■ **Data under study**:
+ + + +
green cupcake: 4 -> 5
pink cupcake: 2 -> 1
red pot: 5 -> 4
+ + + +
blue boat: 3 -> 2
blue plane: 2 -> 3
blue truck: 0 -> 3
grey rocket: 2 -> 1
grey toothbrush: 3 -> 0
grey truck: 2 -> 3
+ + + +
■ **Exercise requirements**:
Copy out only the lines above from the one with "blue plane: 2 -> 3" to the one with "grey truck: 2 -> 3", inclusive, exactly as they stand.

■ **Result**:
blue plane: 2 -> 3
blue truck: 0 -> 3
grey rocket: 2 -> 1
grey toothbrush: 3 -> 0
grey truck: 2 -> 3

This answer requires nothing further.